EXERCISE AIM | Give back every record verbatim, but not the pictures.

BEGIN INFORMATION GIVEN

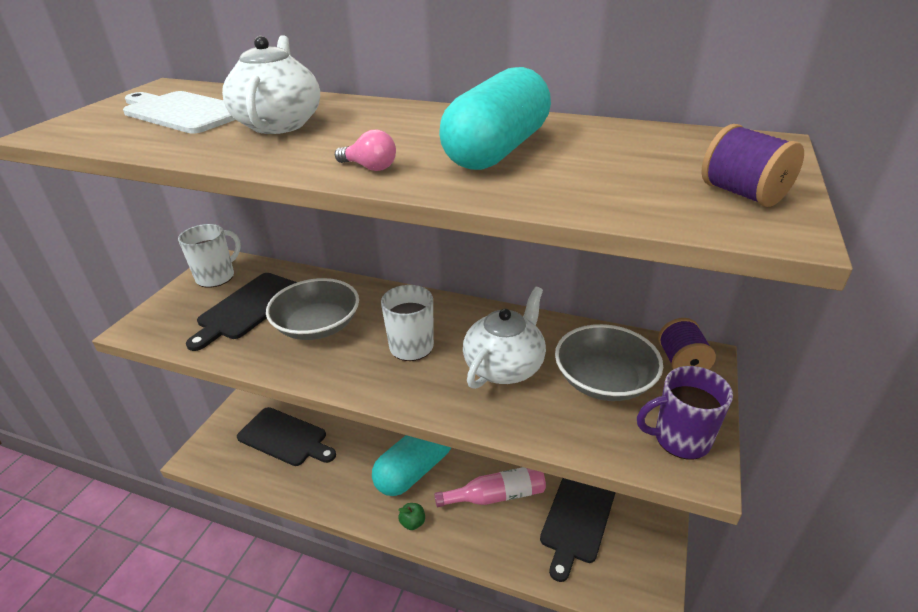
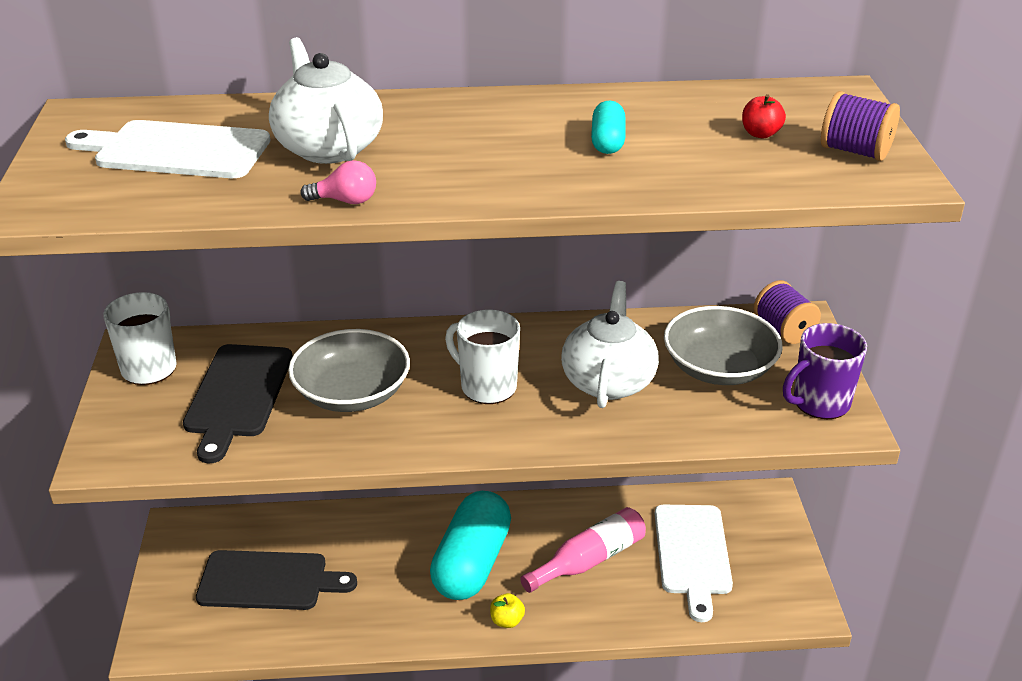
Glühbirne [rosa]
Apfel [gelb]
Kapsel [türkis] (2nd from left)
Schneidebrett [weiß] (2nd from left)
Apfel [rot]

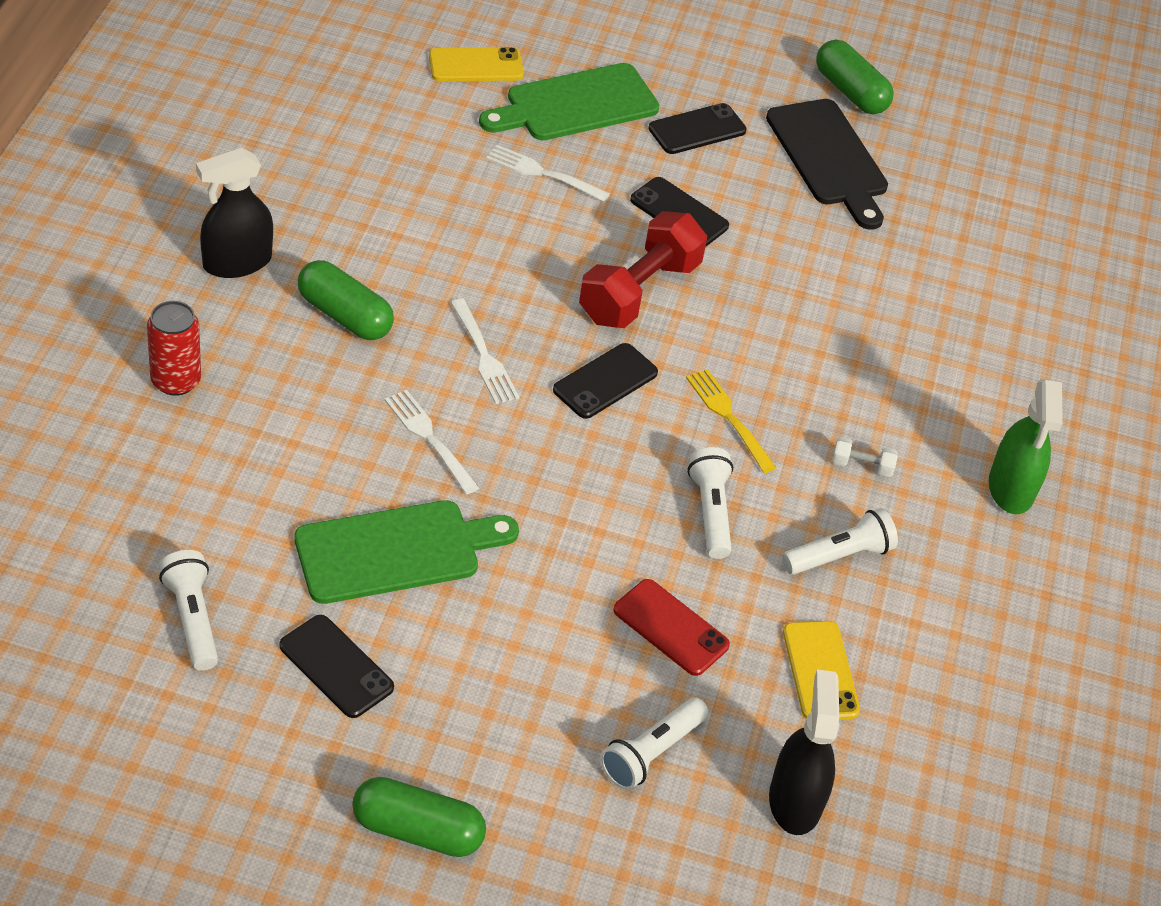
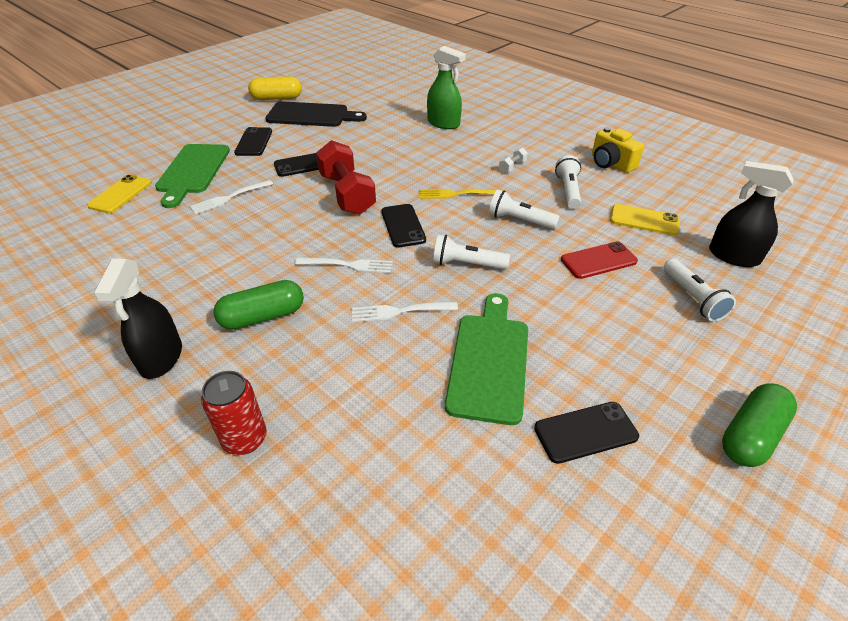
Taschenlampe [weiß] (1st from left)
Kapsel [gelb]
Sprühflasche [grün]
Kamera [gelb]

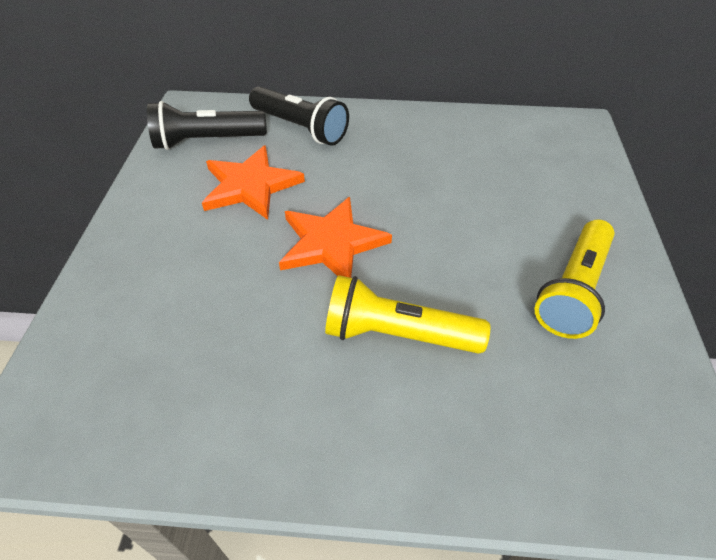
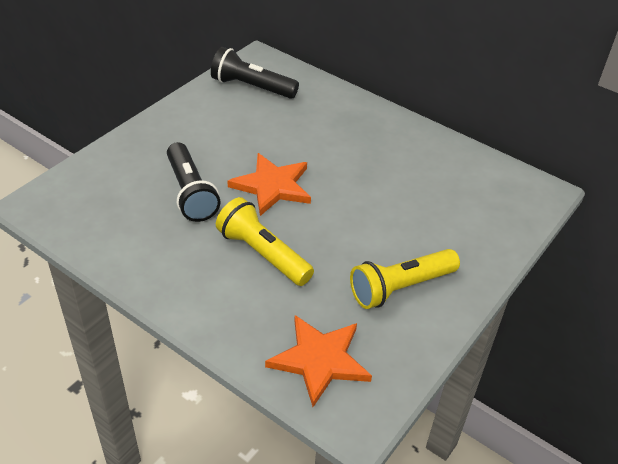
Stern [orange] (2nd from left)
Taschenlampe [schwarz] (1st from left)

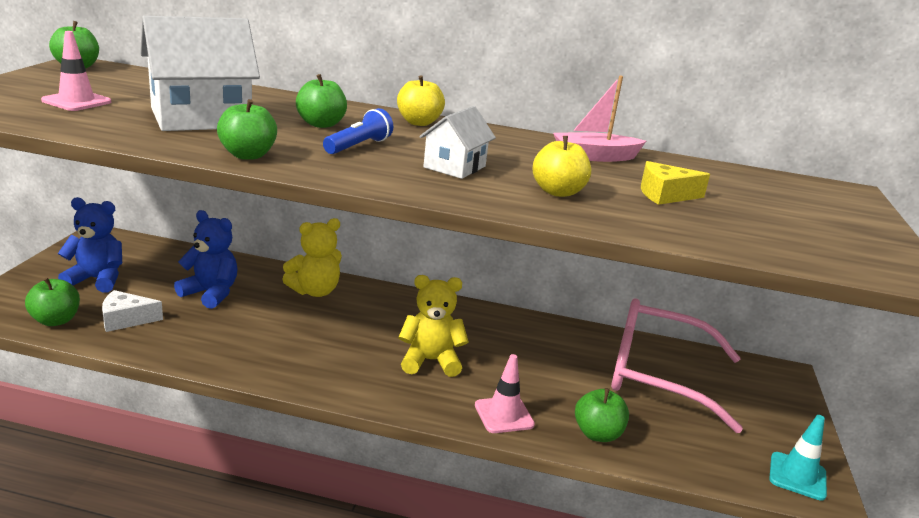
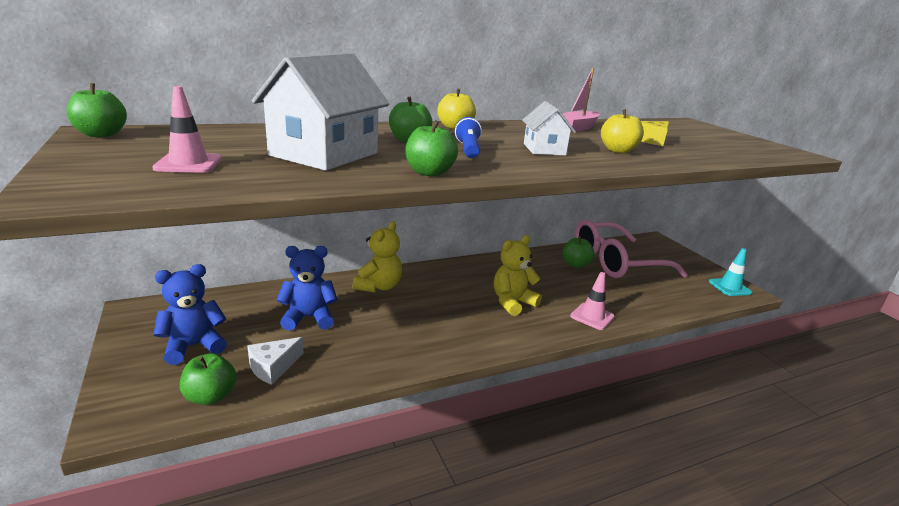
Apfel [grün] (5th from left)

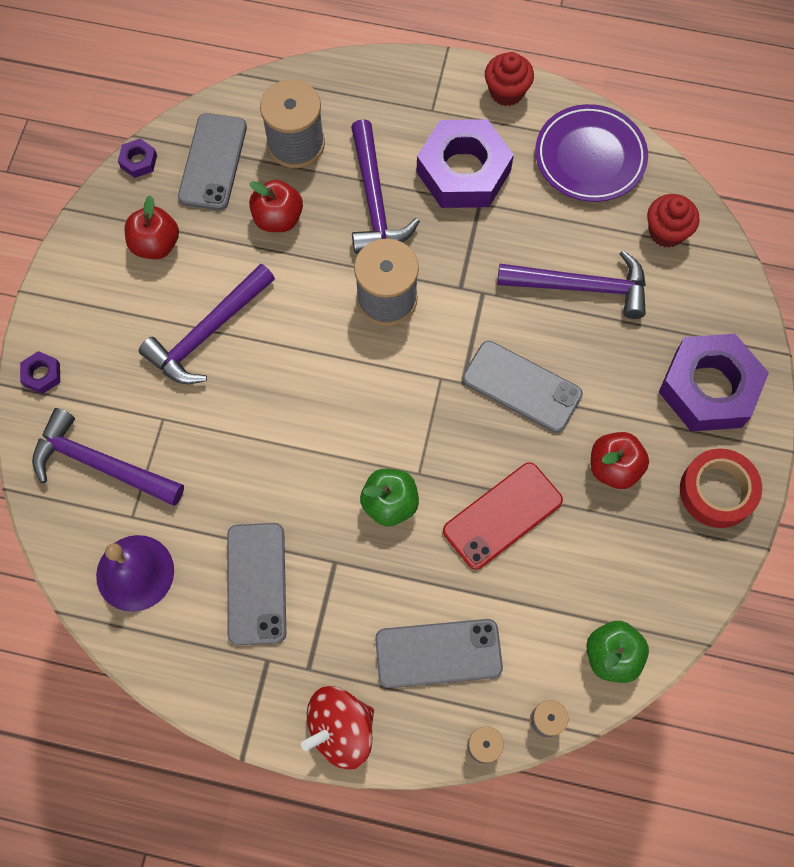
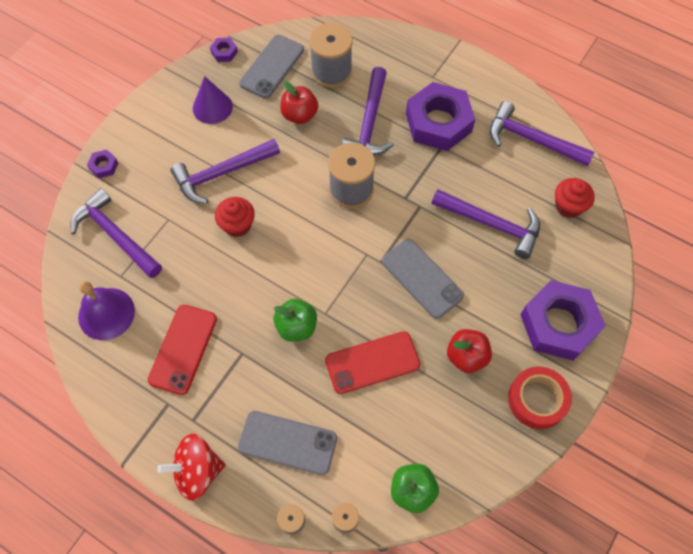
Kegel [lila]
Handy [rot] (1st from left)
Muffin [rot] (1st from left)
Hammer [lila] (5th from left)

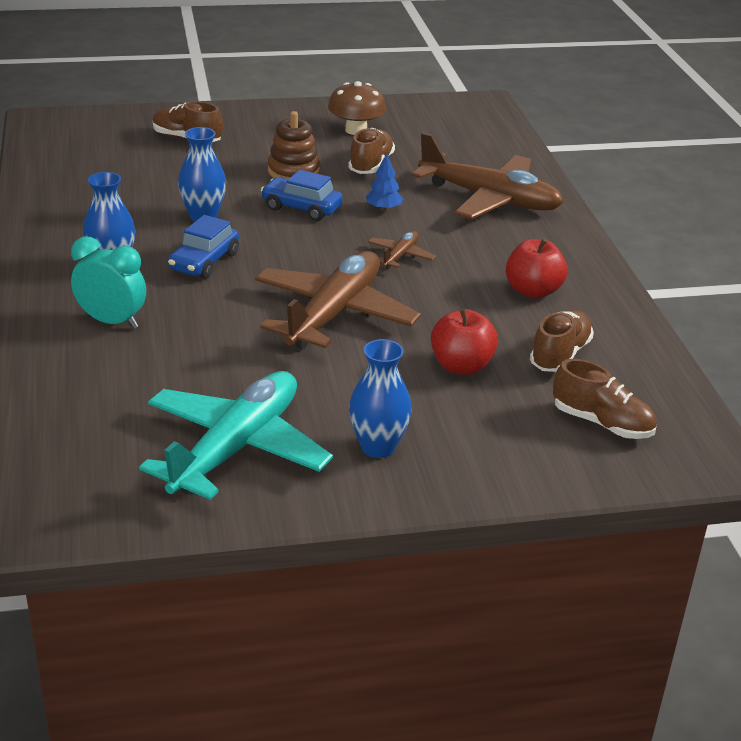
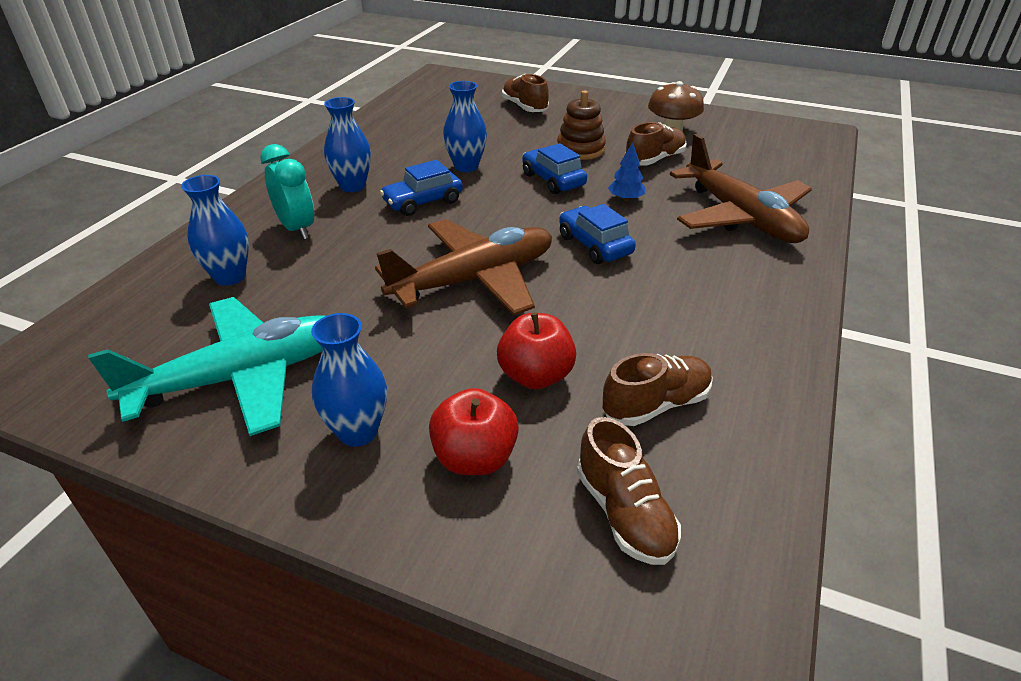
Auto [blau] (3rd from left)
Apfel [rot] (1st from left)
Vase [blau] (1st from left)

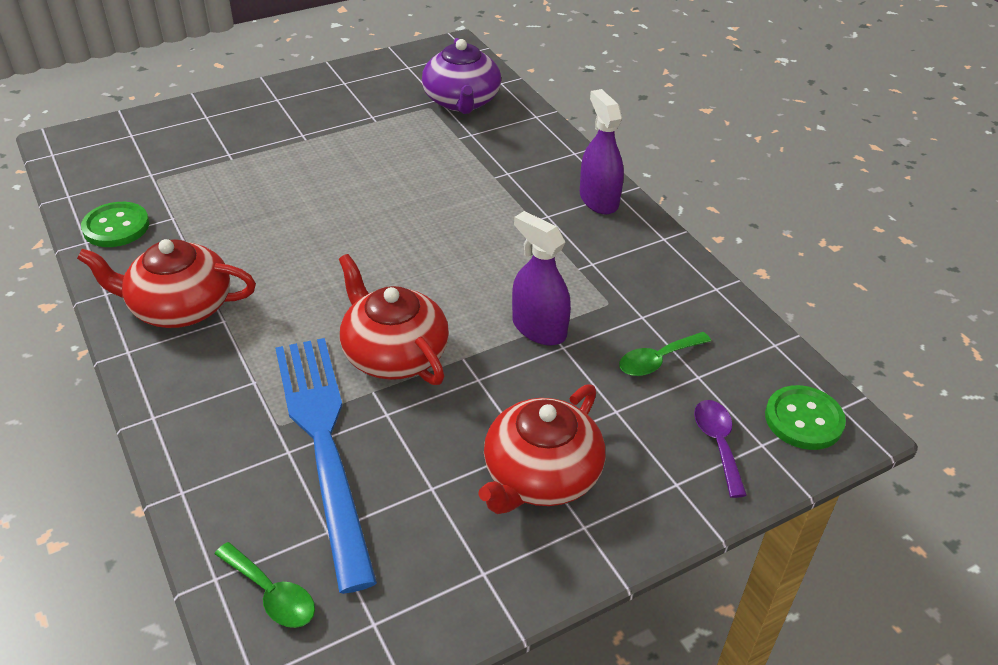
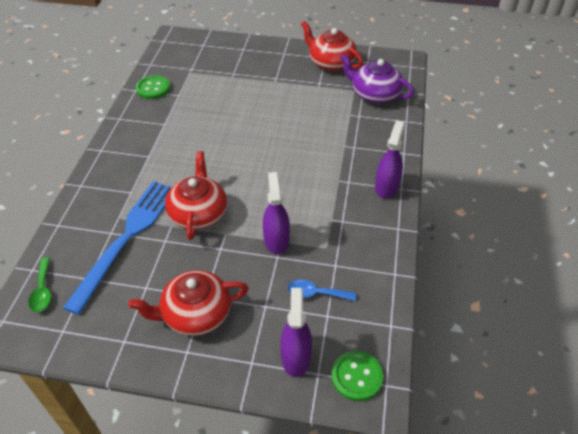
Teekanne [rot] (3rd from left)
Teekanne [lila]
Löffel [blau]
Sprühflasche [lila] (2nd from left)

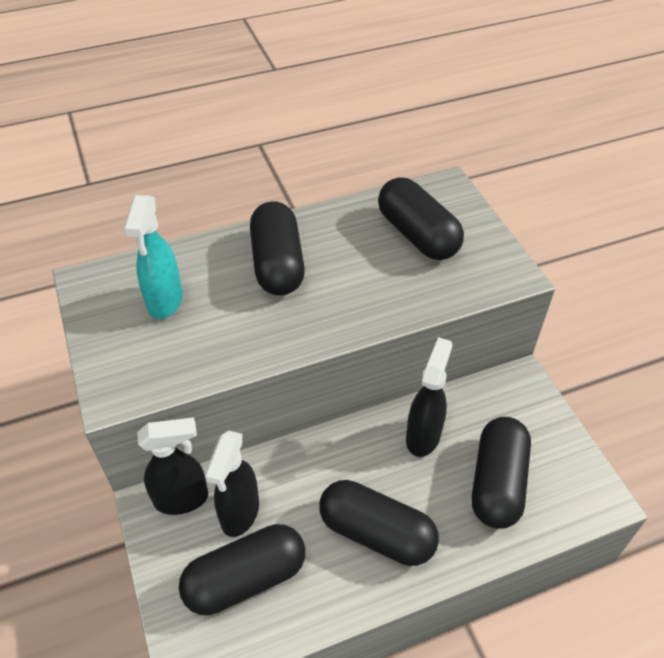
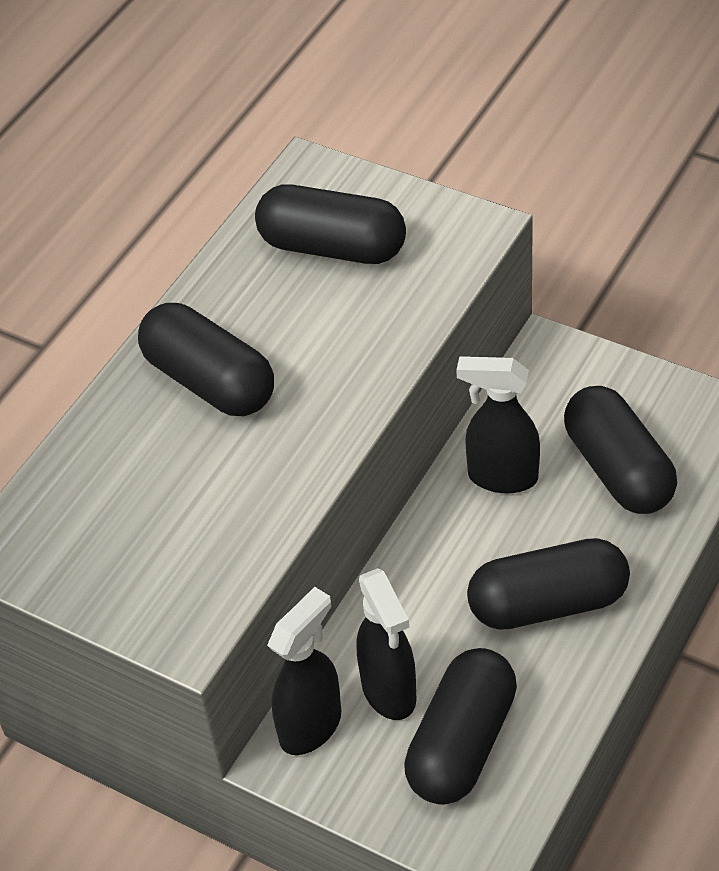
Sprühflasche [türkis]
Sprühflasche [schwarz] (3rd from left)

END INFORMATION GIVEN

COMPLETED TASK |
Glühbirne [rosa]
Apfel [gelb]
Kapsel [türkis] (2nd from left)
Schneidebrett [weiß] (2nd from left)
Apfel [rot]

Taschenlampe [weiß] (1st from left)
Kapsel [gelb]
Sprühflasche [grün]
Kamera [gelb]

Stern [orange] (2nd from left)
Taschenlampe [schwarz] (1st from left)

Apfel [grün] (5th from left)

Kegel [lila]
Handy [rot] (1st from left)
Muffin [rot] (1st from left)
Hammer [lila] (5th from left)

Auto [blau] (3rd from left)
Apfel [rot] (1st from left)
Vase [blau] (1st from left)

Teekanne [rot] (3rd from left)
Teekanne [lila]
Löffel [blau]
Sprühflasche [lila] (2nd from left)

Sprühflasche [türkis]
Sprühflasche [schwarz] (3rd from left)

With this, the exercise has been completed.